INSTRUCTIONS TO FOLLOW => Please give back the listing below word for word, without the images.

EXERCISE DATA =>
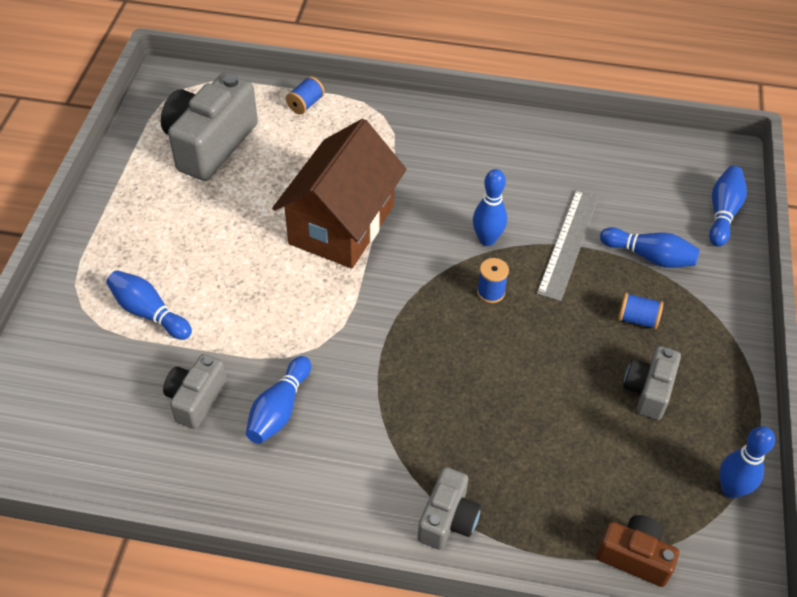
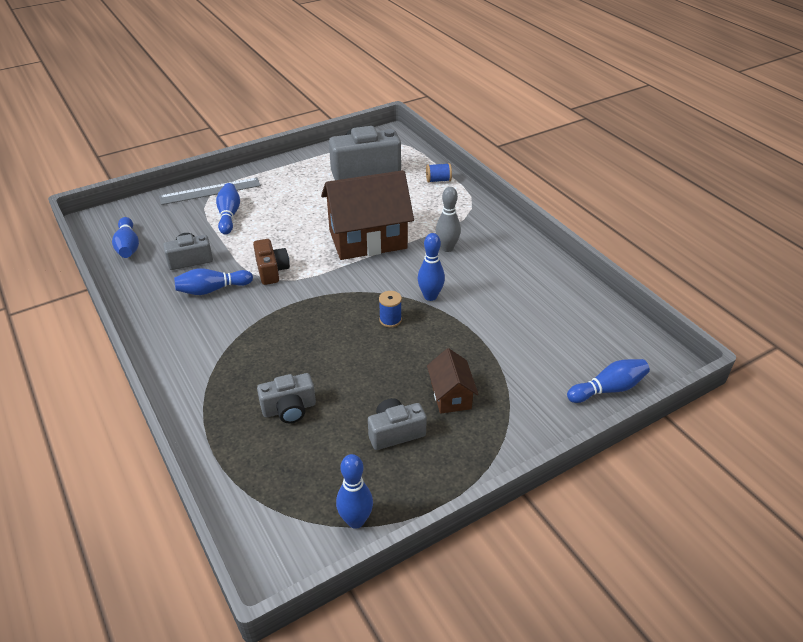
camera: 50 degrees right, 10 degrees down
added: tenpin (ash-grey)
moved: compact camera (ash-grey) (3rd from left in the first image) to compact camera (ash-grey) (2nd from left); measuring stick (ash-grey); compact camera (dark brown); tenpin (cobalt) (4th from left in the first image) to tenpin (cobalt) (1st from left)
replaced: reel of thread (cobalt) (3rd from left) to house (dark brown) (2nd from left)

RESPONSE TO THE EXERCISE =>
camera: 50 degrees right, 10 degrees down
added: tenpin (ash-grey)
moved: compact camera (ash-grey) (3rd from left in the first image) to compact camera (ash-grey) (2nd from left); measuring stick (ash-grey); compact camera (dark brown); tenpin (cobalt) (4th from left in the first image) to tenpin (cobalt) (1st from left)
replaced: reel of thread (cobalt) (3rd from left) to house (dark brown) (2nd from left)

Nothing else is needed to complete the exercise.